Dataset records –
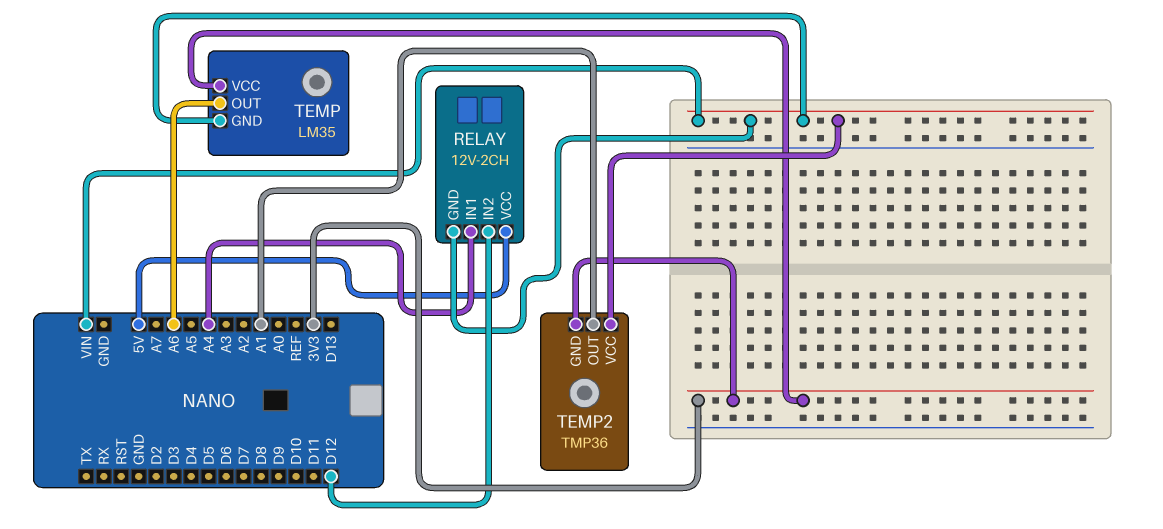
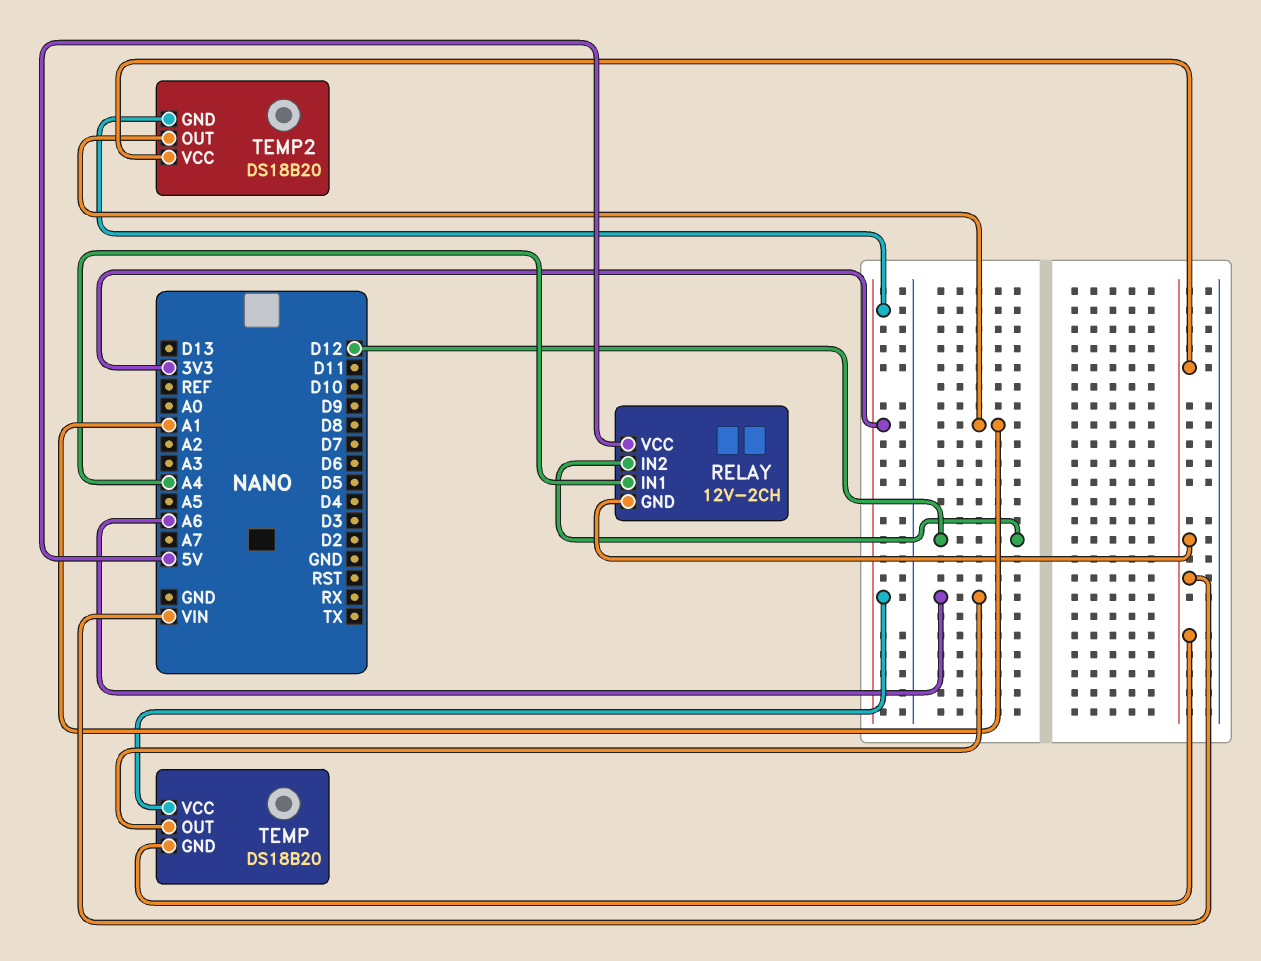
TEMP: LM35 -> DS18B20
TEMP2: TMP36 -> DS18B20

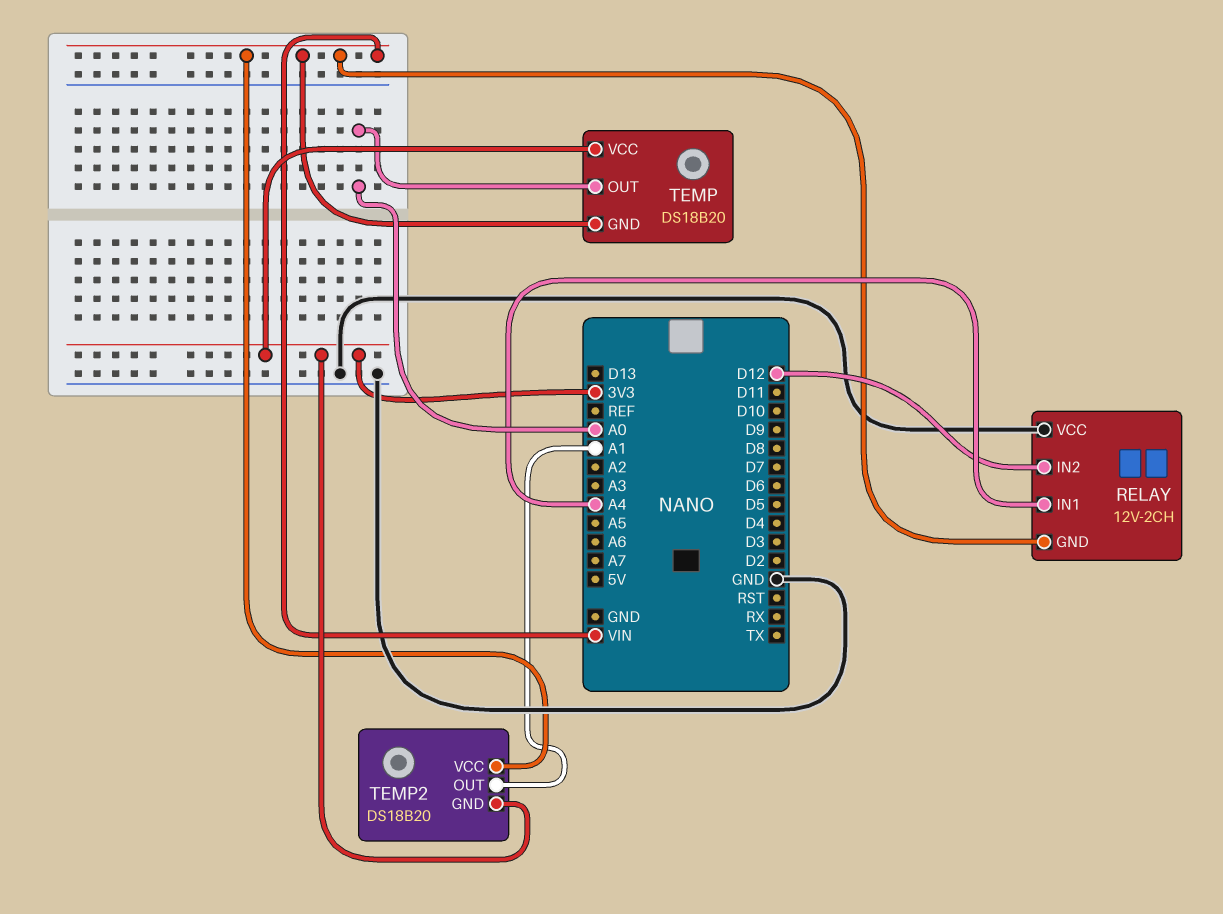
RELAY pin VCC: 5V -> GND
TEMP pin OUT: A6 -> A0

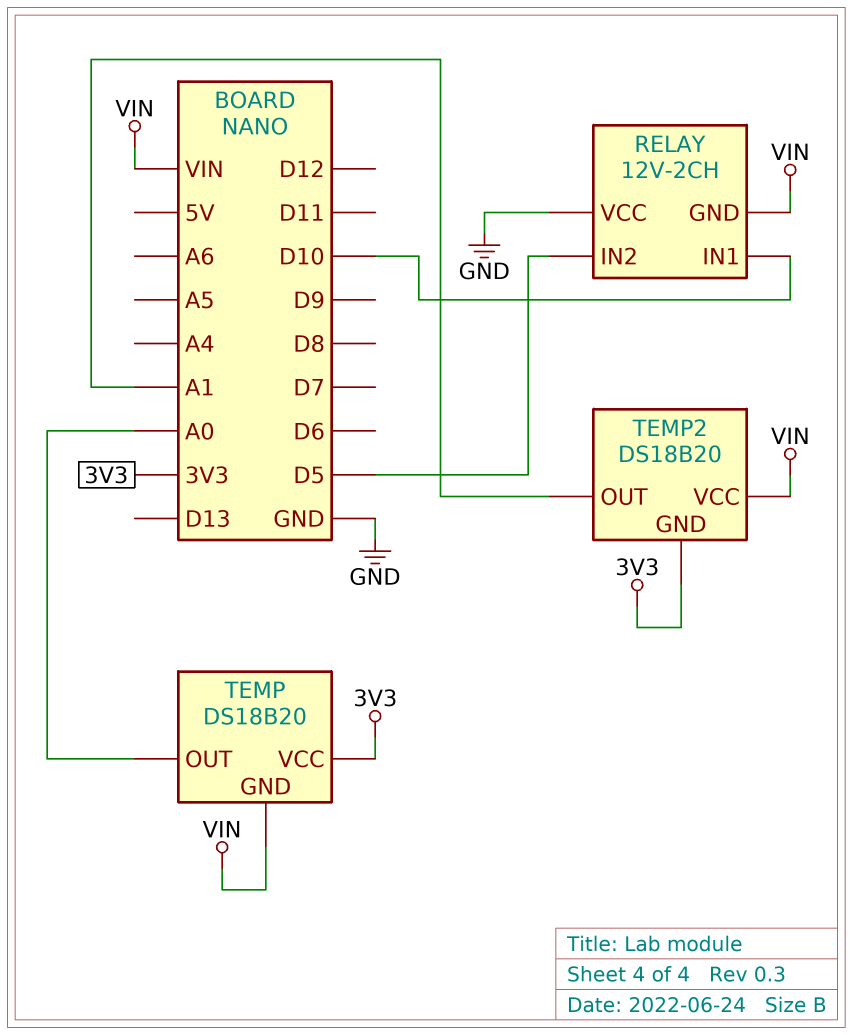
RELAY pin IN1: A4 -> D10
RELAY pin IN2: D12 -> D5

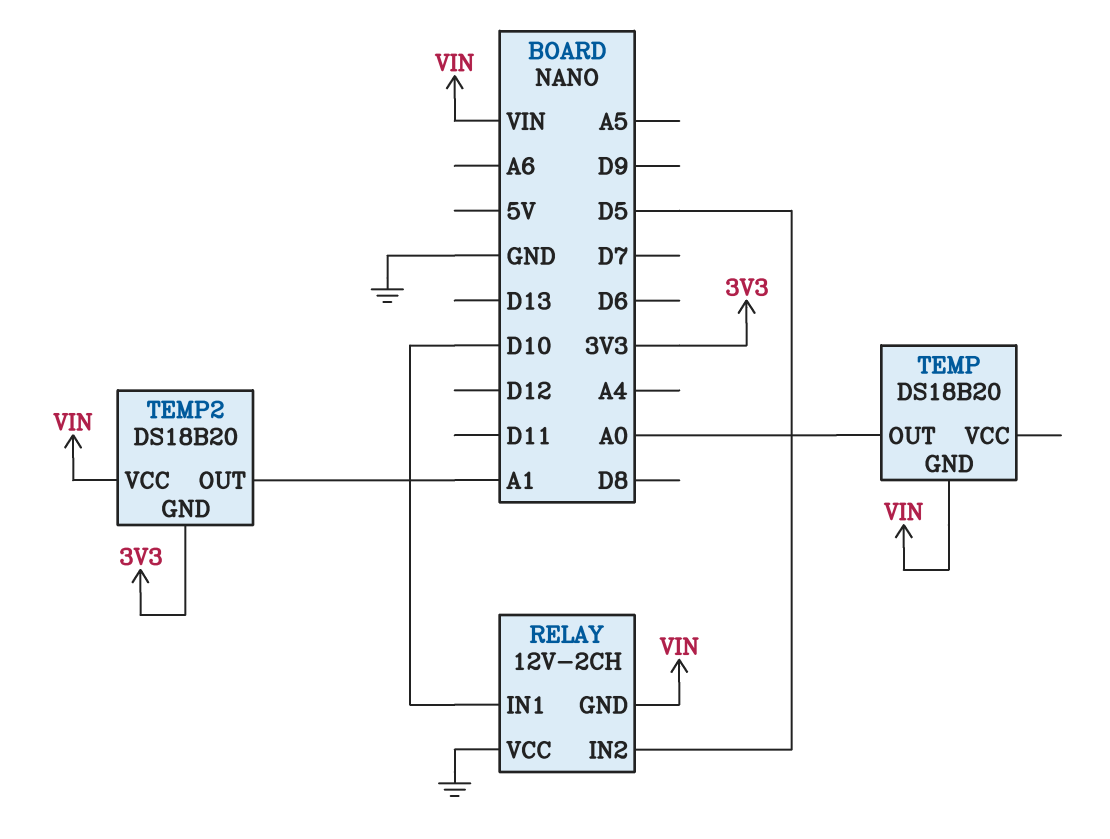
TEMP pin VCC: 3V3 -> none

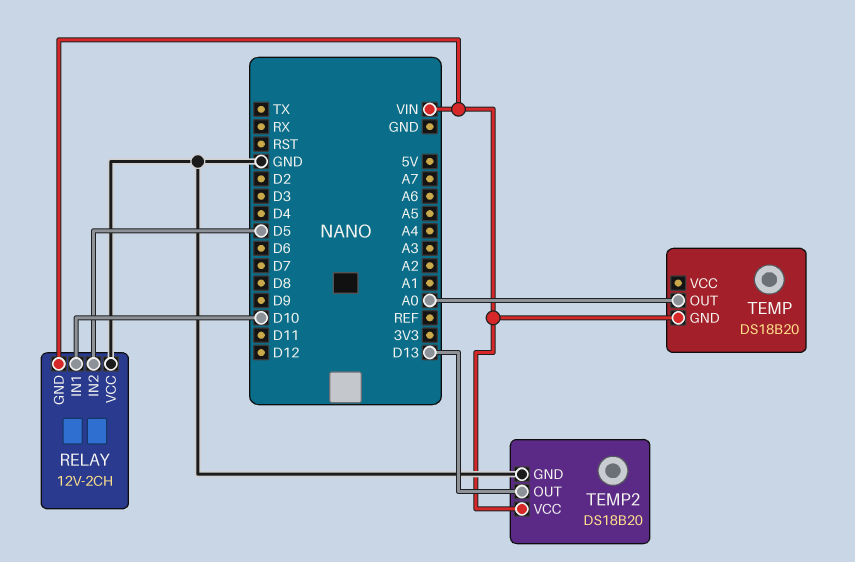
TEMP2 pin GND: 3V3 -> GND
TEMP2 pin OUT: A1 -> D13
--
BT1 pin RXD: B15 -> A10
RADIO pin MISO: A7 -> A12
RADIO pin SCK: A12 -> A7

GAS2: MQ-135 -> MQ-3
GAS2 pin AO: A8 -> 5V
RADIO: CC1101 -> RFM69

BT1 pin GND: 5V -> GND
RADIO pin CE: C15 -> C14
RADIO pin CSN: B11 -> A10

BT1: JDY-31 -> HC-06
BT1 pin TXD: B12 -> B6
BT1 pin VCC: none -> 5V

Work instructions – Gather from the records above every line containing the string "RADIO".

Task output –
RADIO pin MISO: A7 -> A12
RADIO pin SCK: A12 -> A7
RADIO: CC1101 -> RFM69
RADIO pin CE: C15 -> C14
RADIO pin CSN: B11 -> A10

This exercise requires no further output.